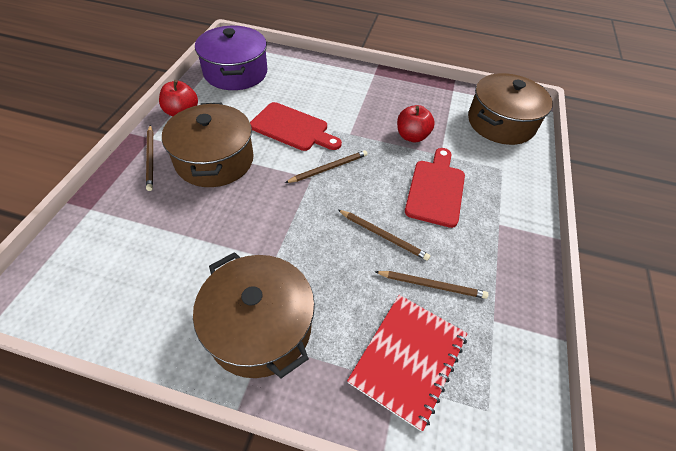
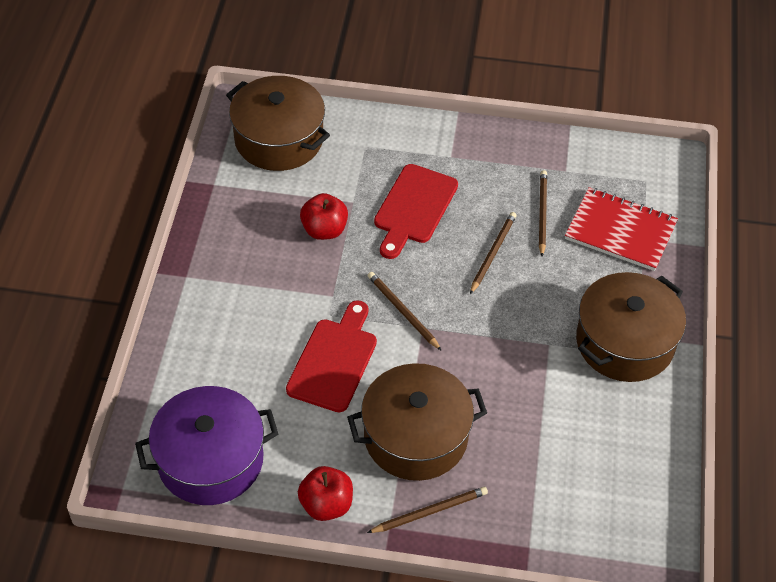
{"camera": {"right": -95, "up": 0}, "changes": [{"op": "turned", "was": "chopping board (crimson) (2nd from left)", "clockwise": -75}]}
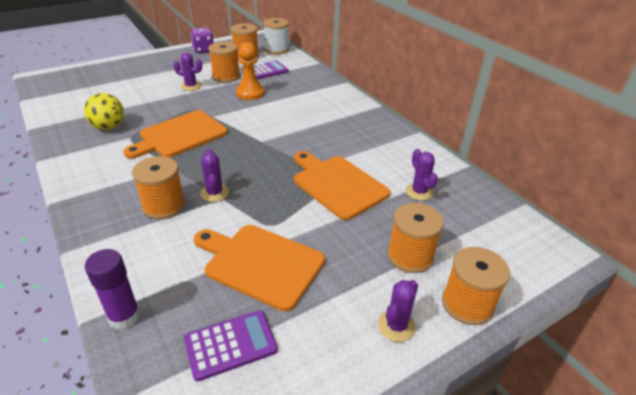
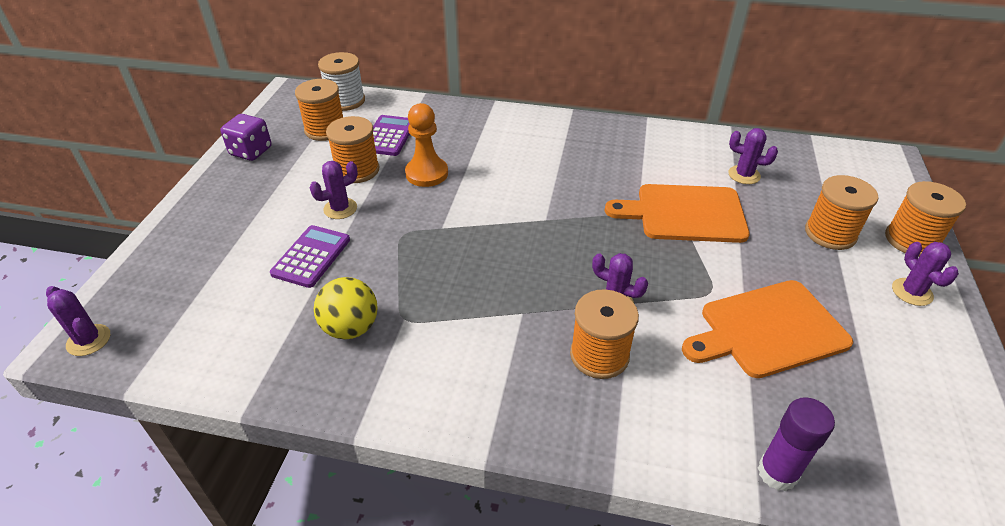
{"camera": {"right": -45, "up": 5}, "changes": [{"op": "removed", "was": "chopping board (orange) (1st from left)"}, {"op": "moved", "was": "adding machine (violet) (1st from left)"}, {"op": "added", "now": "cactus (violet) (1st from left)"}]}
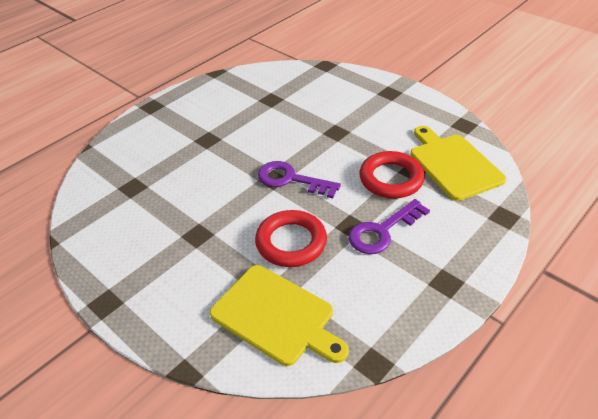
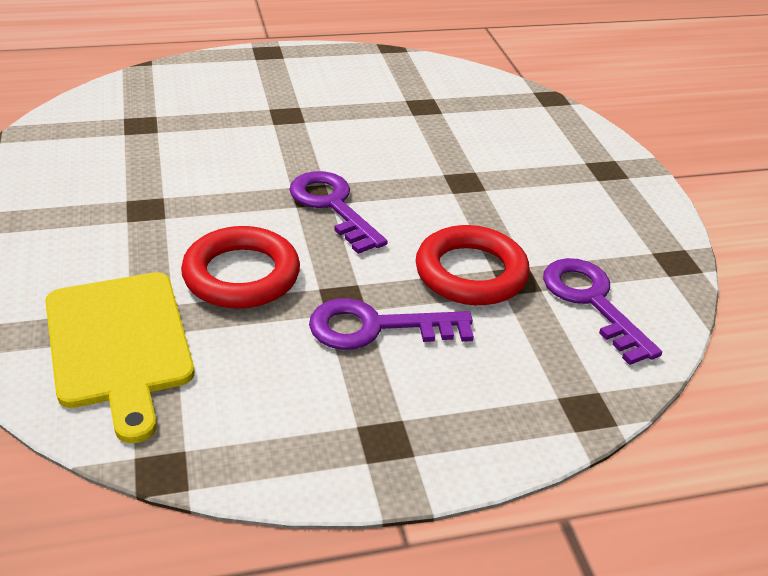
{"camera": {"right": 30, "up": -5}, "changes": [{"op": "replaced", "was": "chopping board (golden) (2nd from left)", "now": "door key (violet) (3rd from left)"}]}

────────────────────

Write every line of the data out again exactly, leaving out all images.

Reply to the exercise:
{"camera": {"right": -95, "up": 0}, "changes": [{"op": "turned", "was": "chopping board (crimson) (2nd from left)", "clockwise": -75}]}
{"camera": {"right": -45, "up": 5}, "changes": [{"op": "removed", "was": "chopping board (orange) (1st from left)"}, {"op": "moved", "was": "adding machine (violet) (1st from left)"}, {"op": "added", "now": "cactus (violet) (1st from left)"}]}
{"camera": {"right": 30, "up": -5}, "changes": [{"op": "replaced", "was": "chopping board (golden) (2nd from left)", "now": "door key (violet) (3rd from left)"}]}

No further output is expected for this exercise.